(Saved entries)

# # #

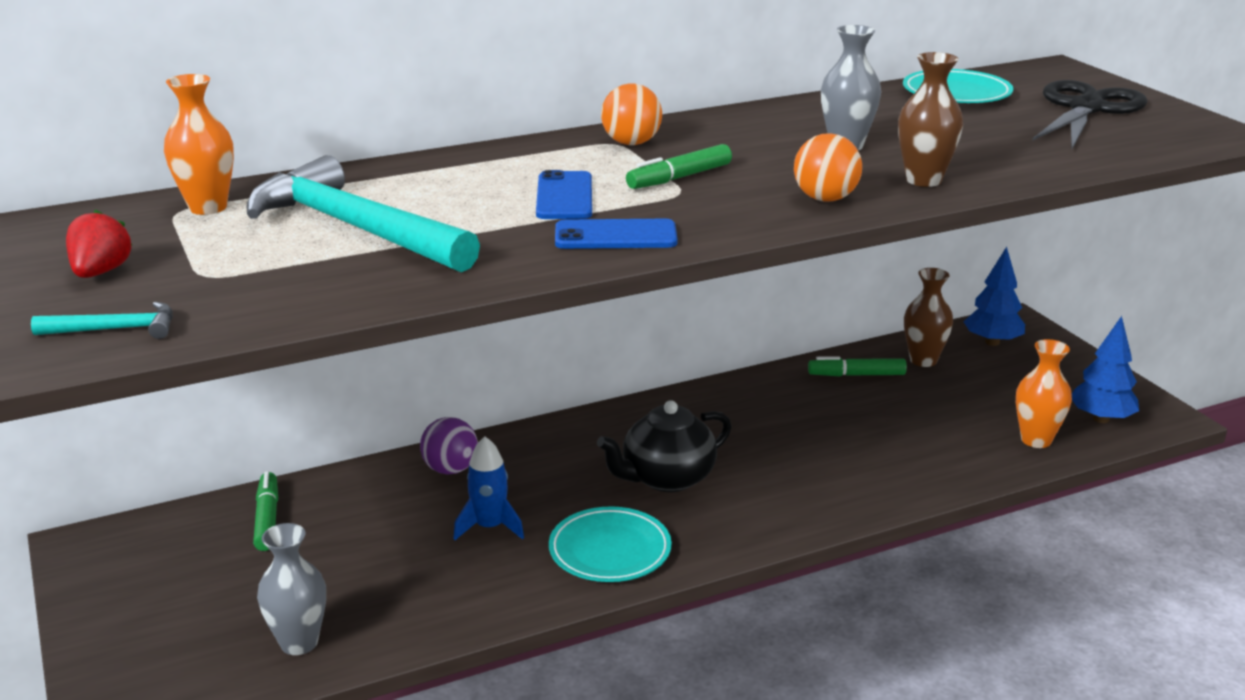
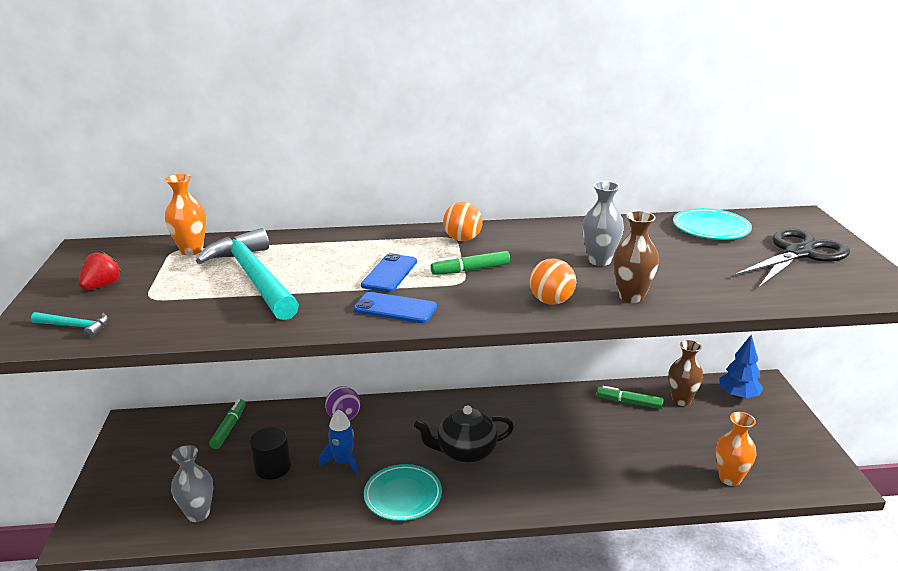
camera: 20 degrees right, 0 degrees up
blue tree [1072,316,1139,423] -> none
none -> black cylinder [250,427,291,480]

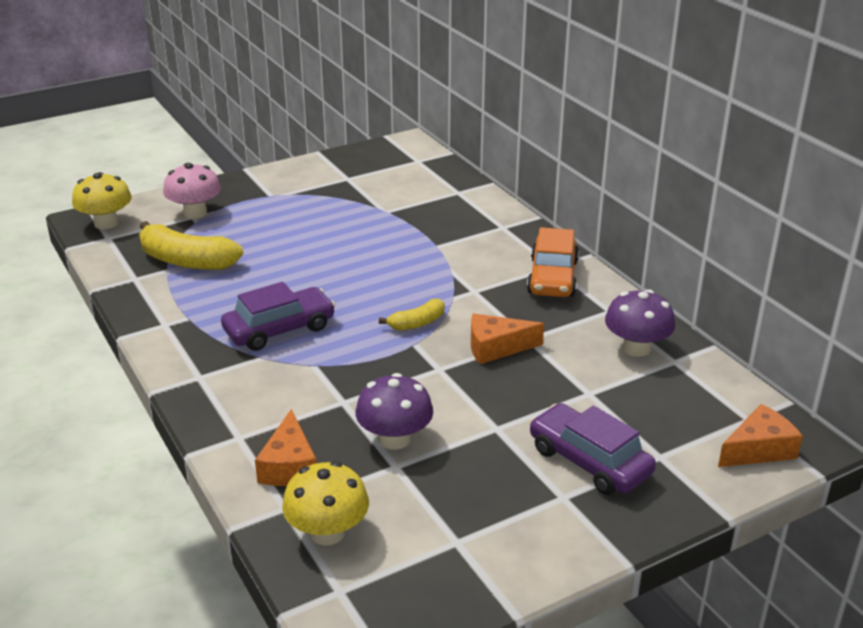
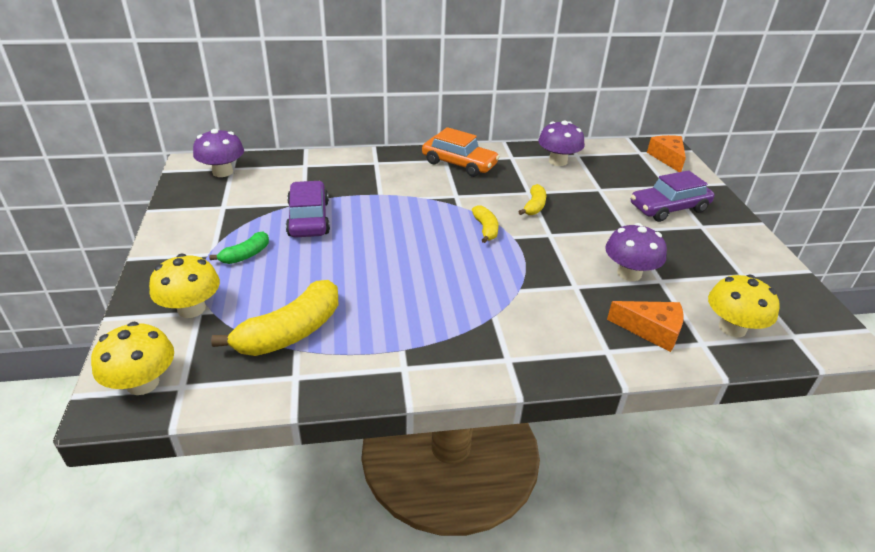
camera: 70 degrees left, 5 degrees up
pink mushroom [163,163,221,219] -> yellow mushroom [149,254,220,318]
purple car [221,282,335,351] -> purple car moved to [286,181,330,238]
orange cheese [471,314,544,364] -> yellow banana [518,184,546,215]
none -> purple mushroom [193,129,244,177]
none -> green banana [209,232,269,264]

# # #

• [Work to be completed]: "none" is the string to look for; please copy every line of the records above where it appears.

• [The completed task]:
blue tree [1072,316,1139,423] -> none
none -> black cylinder [250,427,291,480]
none -> purple mushroom [193,129,244,177]
none -> green banana [209,232,269,264]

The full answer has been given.